§ Recorded data
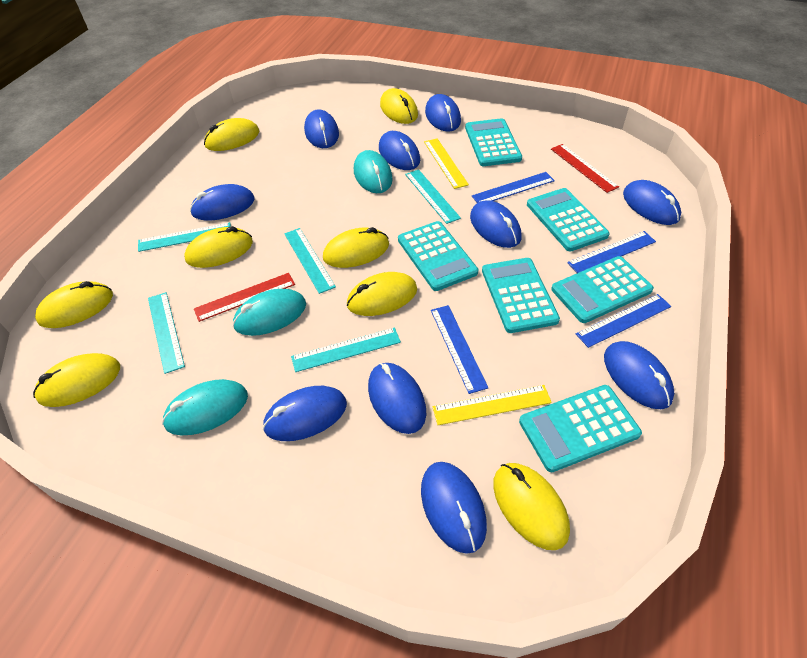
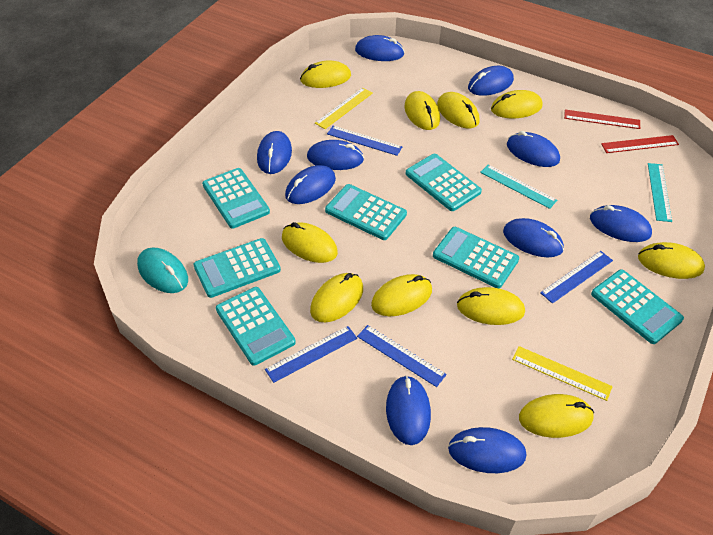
turquoise calculator: 6 -> 7
turquoise mouse: 3 -> 1
turquoise ruler: 5 -> 2
yellow mouse: 8 -> 10

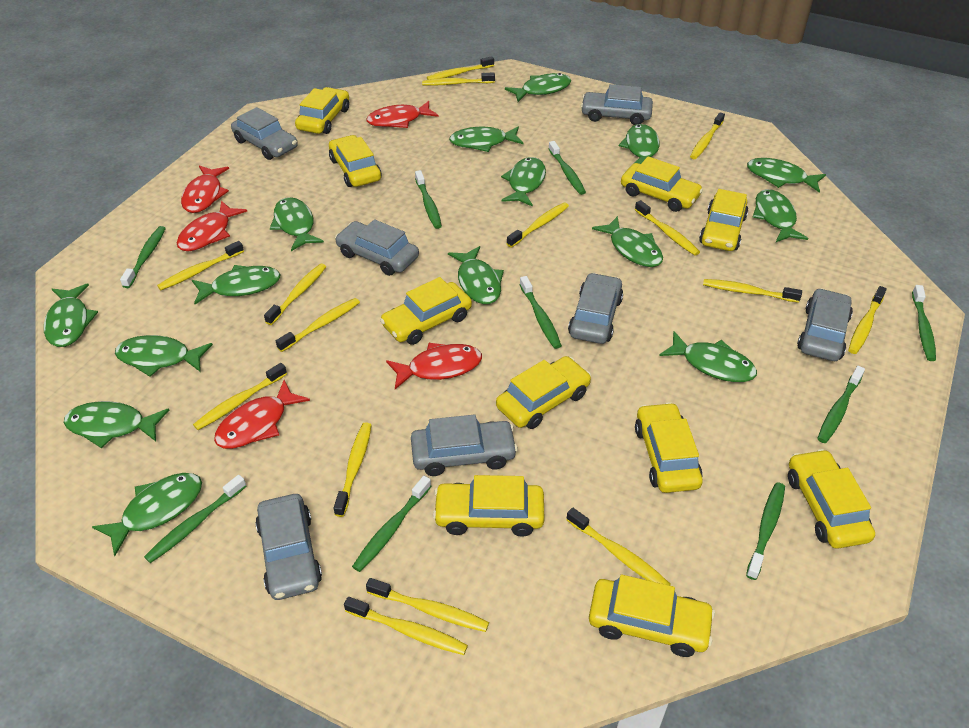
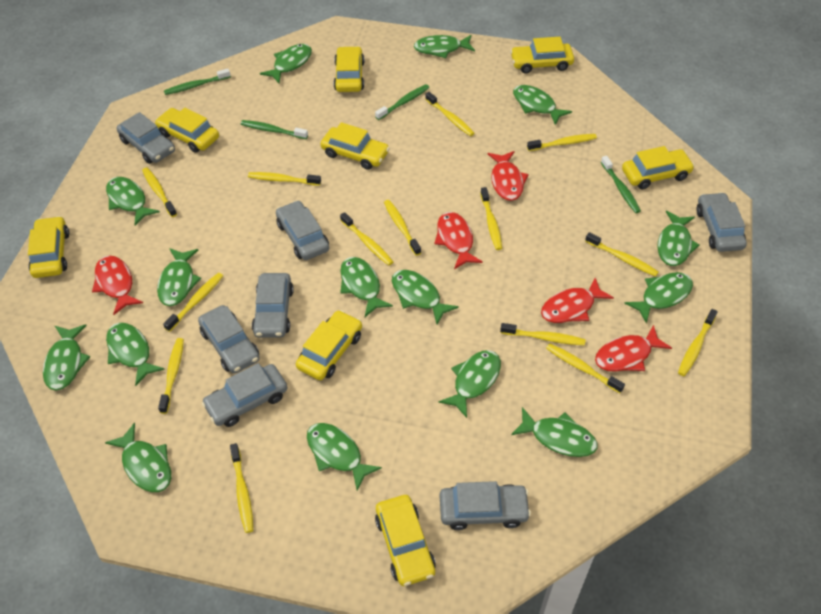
green toothbrush: 9 -> 4
yellow car: 10 -> 8
yellow toothbrush: 15 -> 14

§ Work instructions
Extract the text of all the records above verbatim, excluding pictures.

§ Written answer
turquoise calculator: 6 -> 7
turquoise mouse: 3 -> 1
turquoise ruler: 5 -> 2
yellow mouse: 8 -> 10

green toothbrush: 9 -> 4
yellow car: 10 -> 8
yellow toothbrush: 15 -> 14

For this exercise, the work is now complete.